§ **Task directions**:
Starting with the line that contains "Question: Is matte blue fabric" and continuing through the end of the entries, repeat those lines word for word.

Scene-based reasoning records:
* * * * *
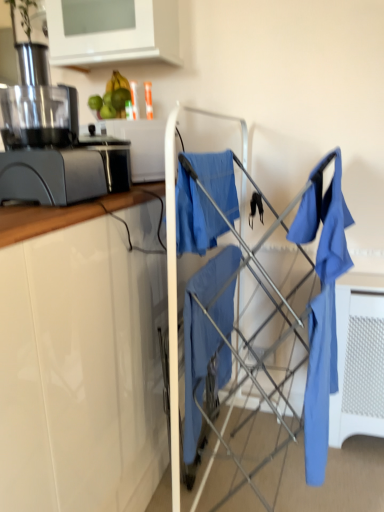
Question: Does matte blue shirt at right have a lesser width compared to white glossy cabinet at upper left?

Choices:
 (A) no
 (B) yes

Answer: (B)

Question: Does matte blue shirt at right have a greater height compared to white glossy cabinet at upper left?

Choices:
 (A) no
 (B) yes

Answer: (B)

Question: Is matte blue shirt at right to the left of white glossy cabinet at upper left from the viewer's perspective?

Choices:
 (A) yes
 (B) no

Answer: (B)

Question: Is matte blue shirt at right placed right next to white glossy cabinet at upper left?

Choices:
 (A) no
 (B) yes

Answer: (A)

Question: Can you confirm if matte blue shirt at right is smaller than white glossy cabinet at upper left?

Choices:
 (A) yes
 (B) no

Answer: (A)

Question: Is matte blue shirt at right wider than white glossy cabinet at upper left?

Choices:
 (A) no
 (B) yes

Answer: (A)

Question: Does white glossy cabinet at upper left appear on the left side of matte blue fabric at center?

Choices:
 (A) yes
 (B) no

Answer: (A)

Question: Is white glossy cabinet at upper left positioned with its back to matte blue fabric at center?

Choices:
 (A) no
 (B) yes

Answer: (A)

Question: Is white glossy cabinet at upper left shorter than matte blue fabric at center?

Choices:
 (A) yes
 (B) no

Answer: (A)

Question: Is white glossy cabinet at upper left positioned far away from matte blue fabric at center?

Choices:
 (A) yes
 (B) no

Answer: (B)

Question: Is matte blue fabric at center completely or partially inside white glossy cabinet at upper left?

Choices:
 (A) yes
 (B) no

Answer: (B)

Question: Would you say white glossy cabinet at upper left is outside matte blue fabric at center?

Choices:
 (A) yes
 (B) no

Answer: (A)

Question: From the image's perspective, would you say matte blue fabric at center is positioned over white glossy cabinet at upper left?

Choices:
 (A) yes
 (B) no

Answer: (B)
* * * * *
§ **Exercise output**:
Question: Is matte blue fabric at center completely or partially inside white glossy cabinet at upper left?

Choices:
 (A) yes
 (B) no

Answer: (B)

Question: Would you say white glossy cabinet at upper left is outside matte blue fabric at center?

Choices:
 (A) yes
 (B) no

Answer: (A)

Question: From the image's perspective, would you say matte blue fabric at center is positioned over white glossy cabinet at upper left?

Choices:
 (A) yes
 (B) no

Answer: (B)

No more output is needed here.